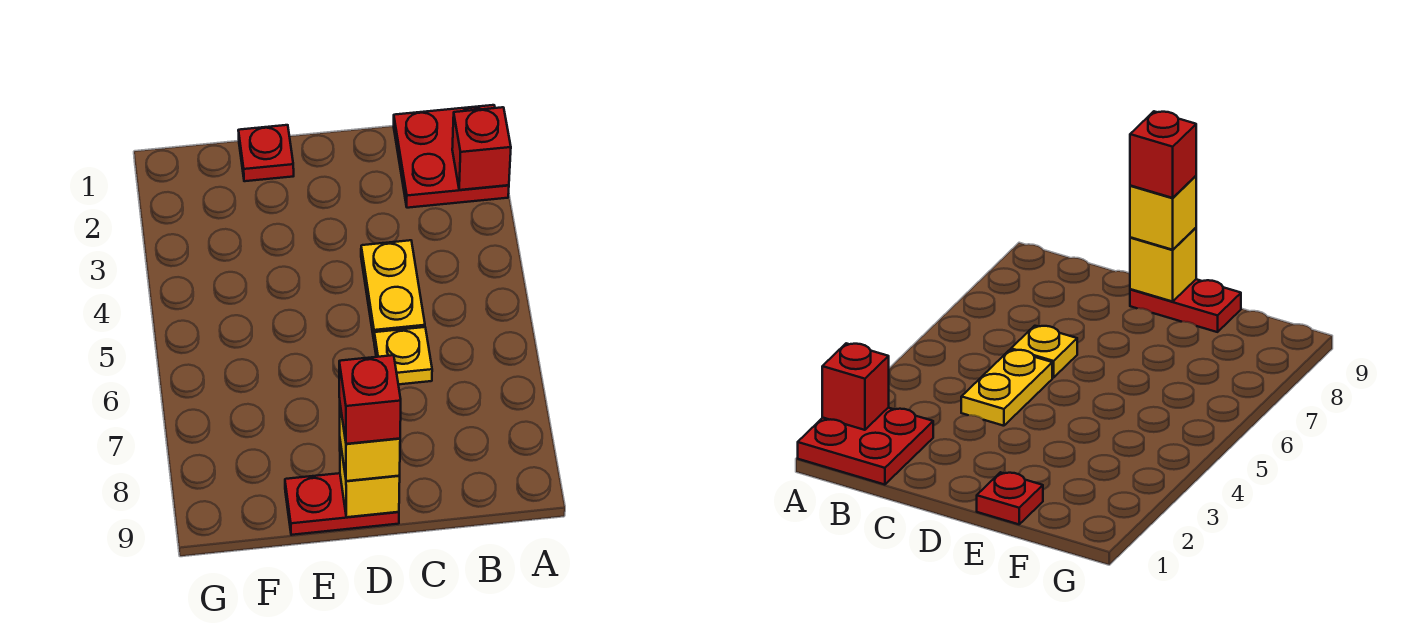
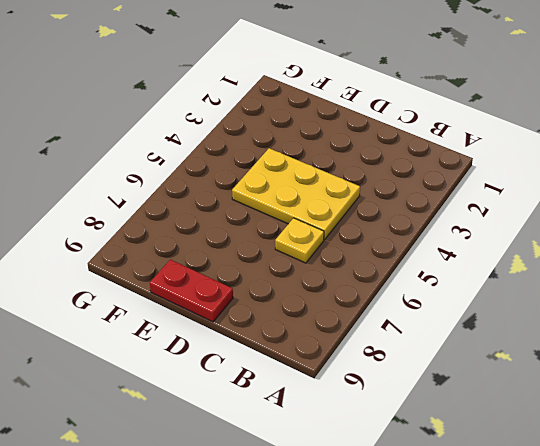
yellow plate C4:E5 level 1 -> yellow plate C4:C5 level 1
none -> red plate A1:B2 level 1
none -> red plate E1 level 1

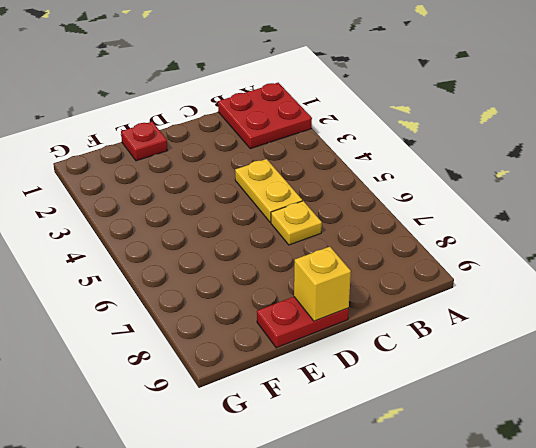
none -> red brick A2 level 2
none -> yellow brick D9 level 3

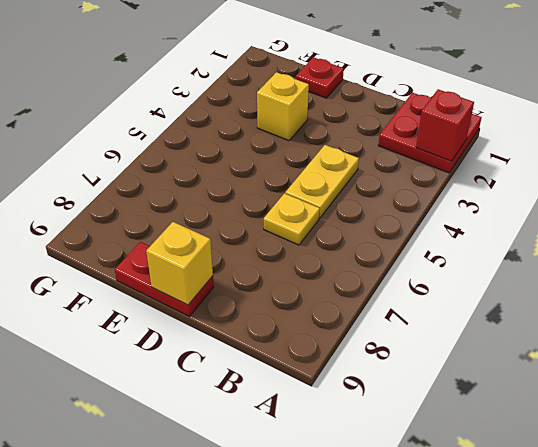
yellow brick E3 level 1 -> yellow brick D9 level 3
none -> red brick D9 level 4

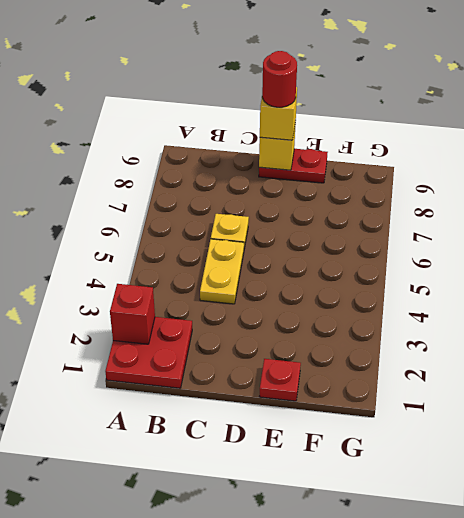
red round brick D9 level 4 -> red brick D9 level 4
..........
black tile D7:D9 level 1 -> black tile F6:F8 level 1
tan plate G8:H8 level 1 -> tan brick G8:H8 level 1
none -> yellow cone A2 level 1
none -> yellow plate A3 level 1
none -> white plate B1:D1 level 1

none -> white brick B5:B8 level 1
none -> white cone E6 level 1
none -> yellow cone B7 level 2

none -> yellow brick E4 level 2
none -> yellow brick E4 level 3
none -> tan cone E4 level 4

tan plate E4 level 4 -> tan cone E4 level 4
..........
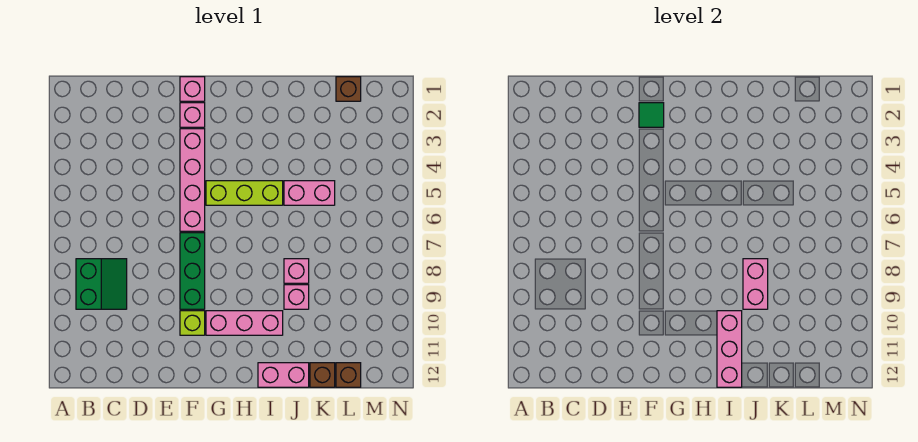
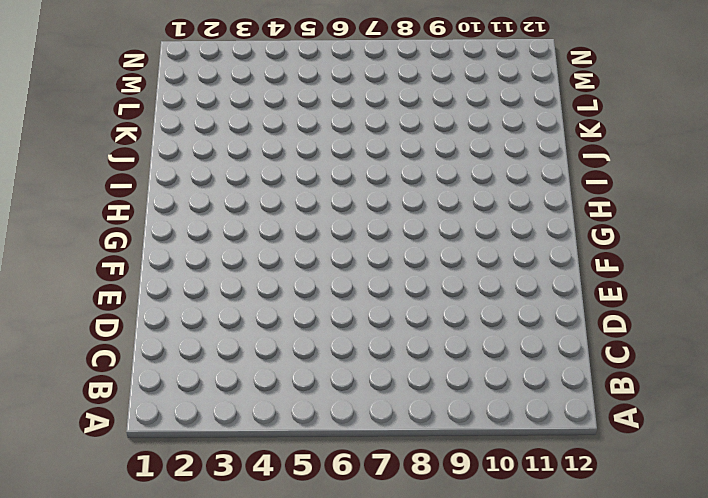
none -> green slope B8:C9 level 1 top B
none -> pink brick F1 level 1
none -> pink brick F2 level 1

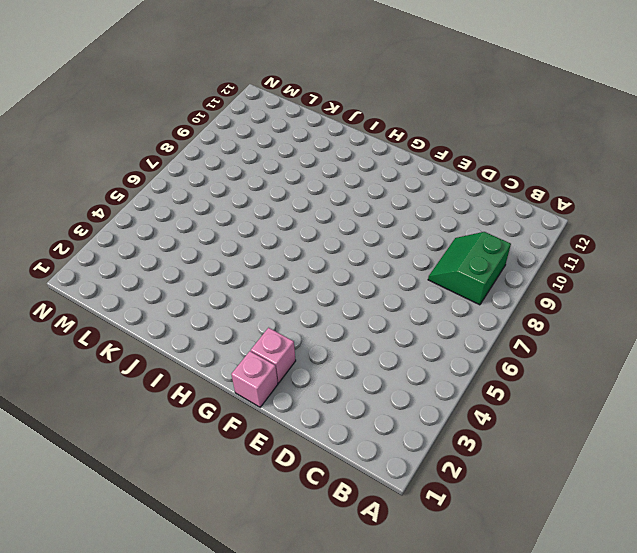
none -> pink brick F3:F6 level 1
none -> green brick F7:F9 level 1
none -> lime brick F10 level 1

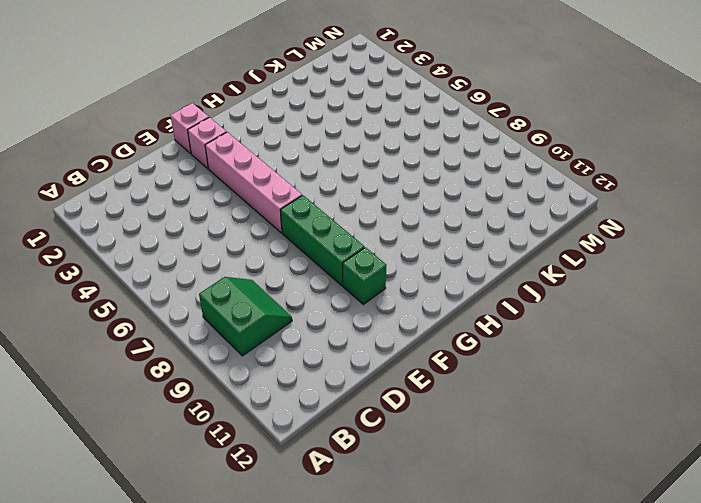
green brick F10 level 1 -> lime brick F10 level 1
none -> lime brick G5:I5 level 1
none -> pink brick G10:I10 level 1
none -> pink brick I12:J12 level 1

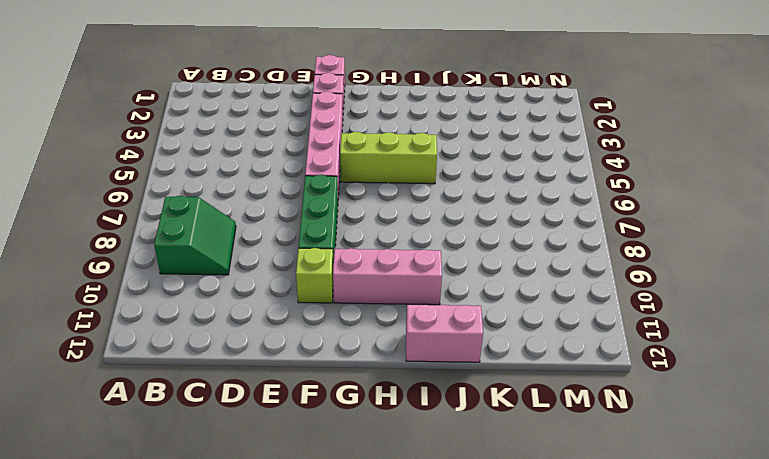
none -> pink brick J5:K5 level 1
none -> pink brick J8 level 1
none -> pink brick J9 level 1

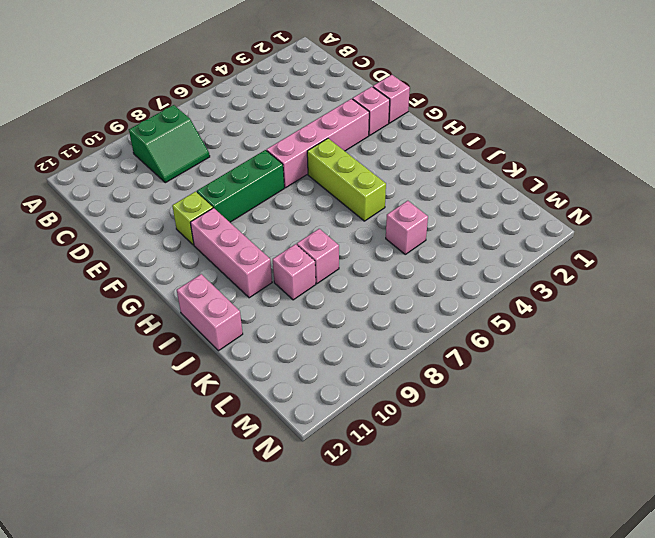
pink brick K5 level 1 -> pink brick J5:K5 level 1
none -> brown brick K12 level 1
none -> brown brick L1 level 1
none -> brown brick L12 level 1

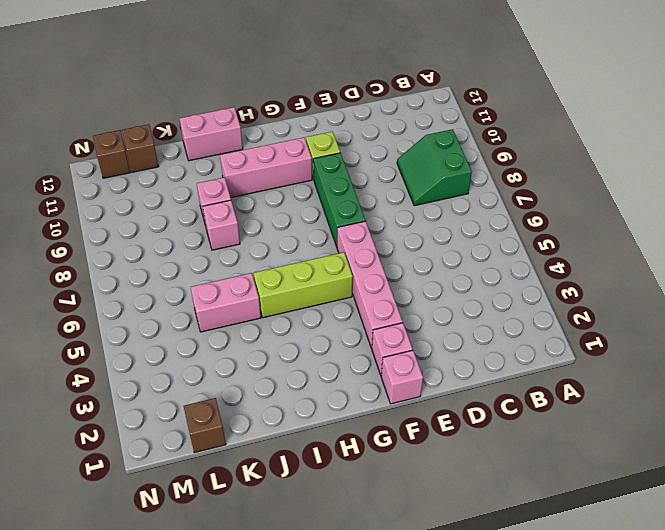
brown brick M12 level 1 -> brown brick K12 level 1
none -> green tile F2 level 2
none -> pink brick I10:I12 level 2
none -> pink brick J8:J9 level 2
..........
Whatever pictures the records hold, omit them; give again exactly the lines from the one containing "yellow plate C4:E5" through the one containing "red round brick".

### Solution
yellow plate C4:E5 level 1 -> yellow plate C4:C5 level 1
none -> red plate A1:B2 level 1
none -> red plate E1 level 1

none -> red brick A2 level 2
none -> yellow brick D9 level 3

yellow brick E3 level 1 -> yellow brick D9 level 3
none -> red brick D9 level 4

red round brick D9 level 4 -> red brick D9 level 4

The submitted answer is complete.